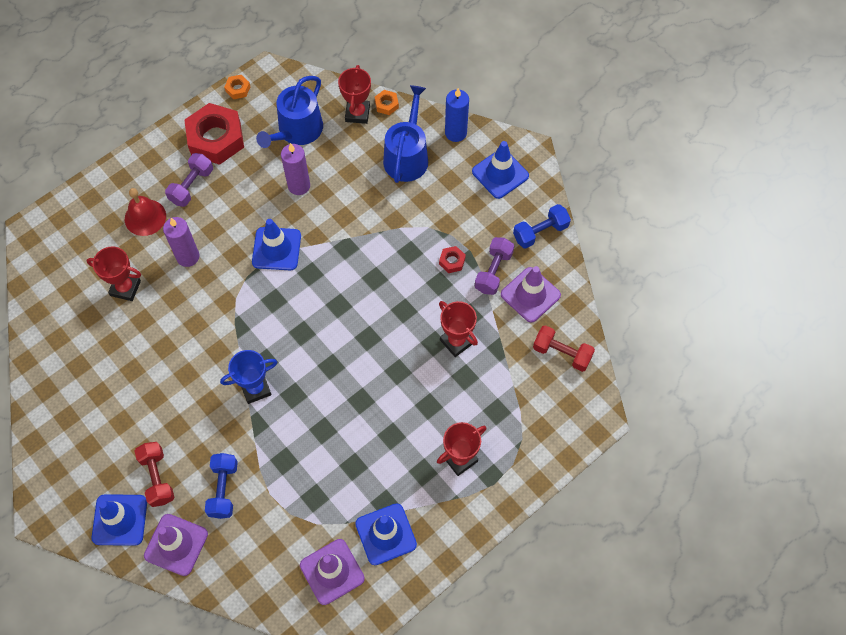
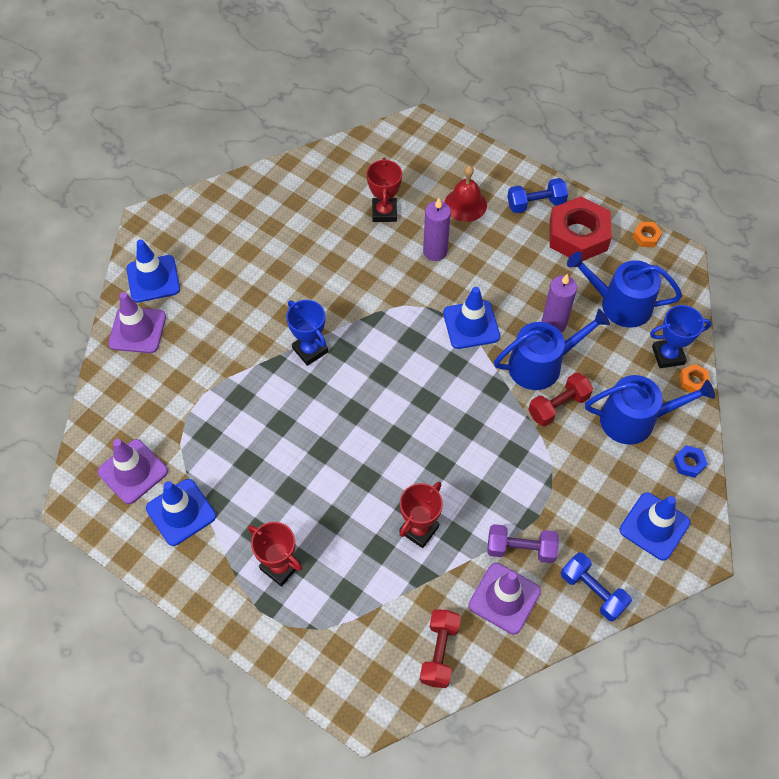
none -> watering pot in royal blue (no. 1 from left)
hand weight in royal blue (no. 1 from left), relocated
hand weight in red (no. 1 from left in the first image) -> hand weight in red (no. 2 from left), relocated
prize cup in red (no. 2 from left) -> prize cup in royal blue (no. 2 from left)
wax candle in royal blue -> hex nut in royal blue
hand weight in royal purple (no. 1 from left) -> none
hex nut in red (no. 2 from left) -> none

--- WHAT THE TASK ASKS ---
Reproduce all lines from the records above that include the word "blue".

--- RESULT FOR THIS TASK ---
none -> watering pot in royal blue (no. 1 from left)
hand weight in royal blue (no. 1 from left), relocated
prize cup in red (no. 2 from left) -> prize cup in royal blue (no. 2 from left)
wax candle in royal blue -> hex nut in royal blue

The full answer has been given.